RECORDS SUPPLIED section start
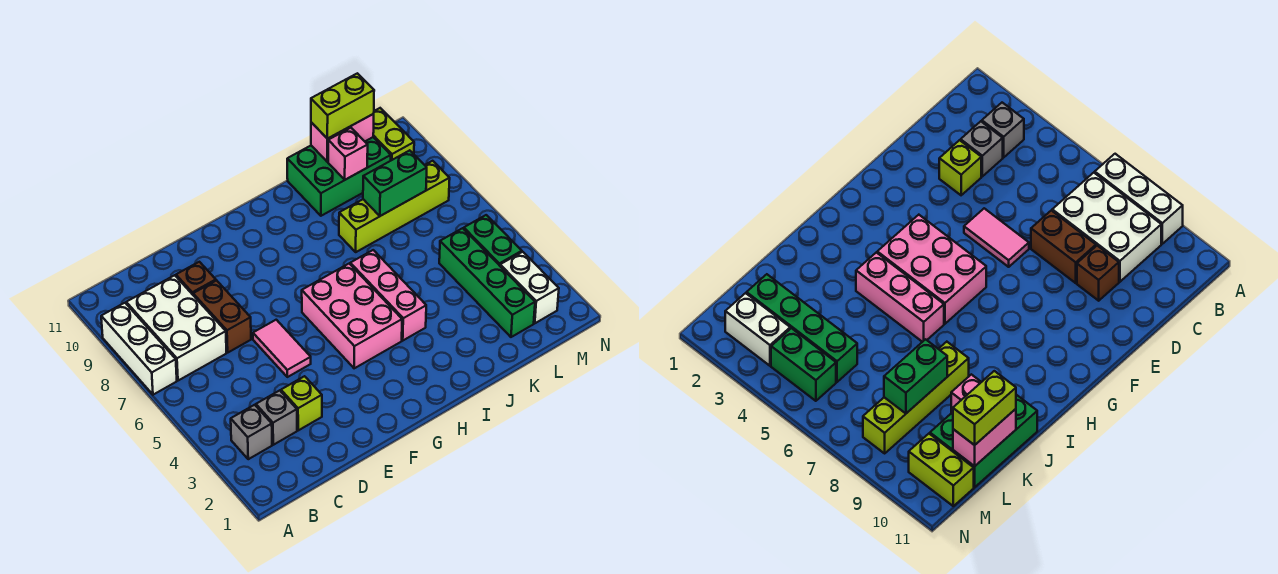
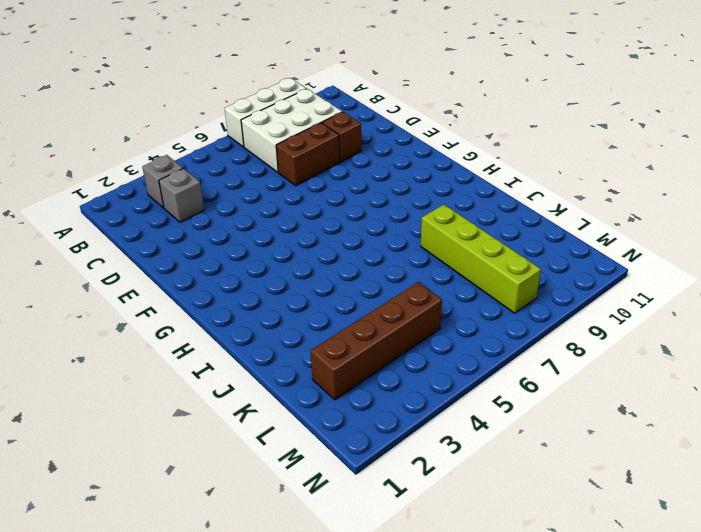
brown brick L2:L5 level 1 -> green brick L2:L5 level 1
none -> lime brick D3 level 1
none -> pink tile E5:E6 level 1
none -> pink brick G4:H6 level 1

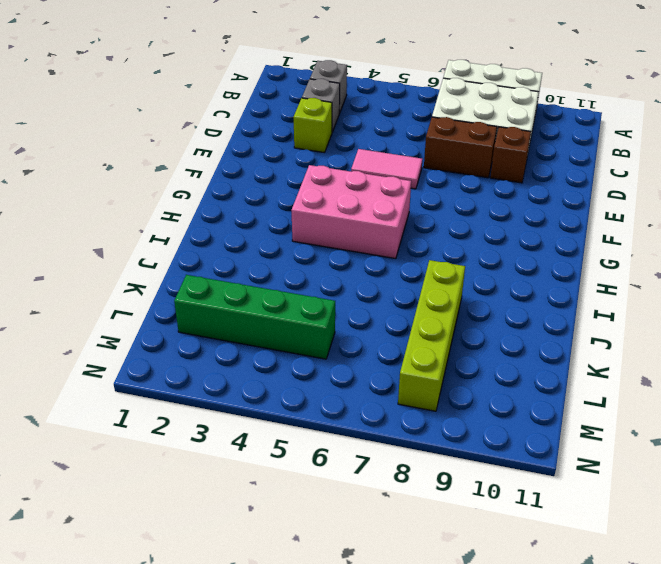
none -> pink brick I4:I6 level 1
none -> green brick J10:L11 level 1
none -> white brick M2:M3 level 1

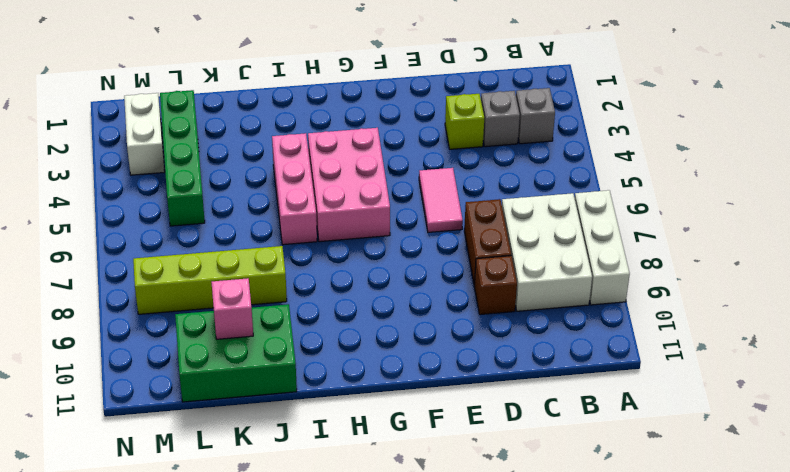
none -> green brick M4:M5 level 1
none -> lime brick M10:M11 level 1
none -> green brick K8:L8 level 2

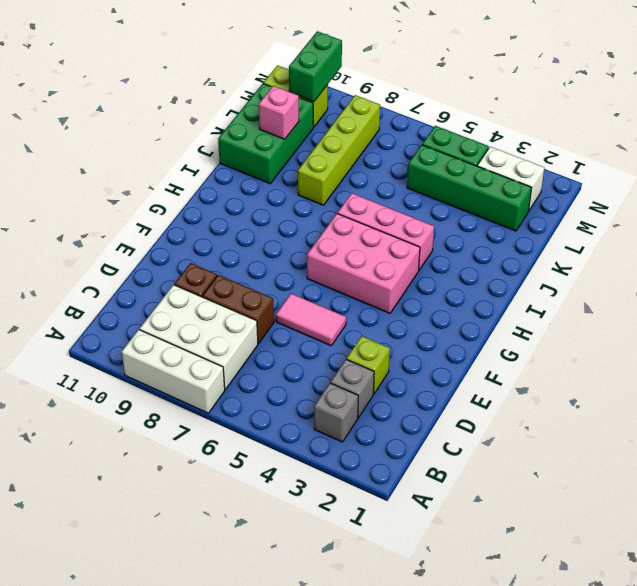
green brick M10:N10 level 2 -> green brick K8:L8 level 2
none -> pink brick K11:L11 level 2
none -> lime brick K11:L11 level 3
RECORDS SUPPLIED section end
» **WHAT TO WORK ON**: Quote the lines above exactly, starting with the one that has "none -> pink tile E5:E6 level 1" and ending with the one that has "green brick M10:N10"; drop the pictures and include nothing else.

» **PROBLEM SOLUTION**:
none -> pink tile E5:E6 level 1
none -> pink brick G4:H6 level 1

none -> pink brick I4:I6 level 1
none -> green brick J10:L11 level 1
none -> white brick M2:M3 level 1

none -> green brick M4:M5 level 1
none -> lime brick M10:M11 level 1
none -> green brick K8:L8 level 2

green brick M10:N10 level 2 -> green brick K8:L8 level 2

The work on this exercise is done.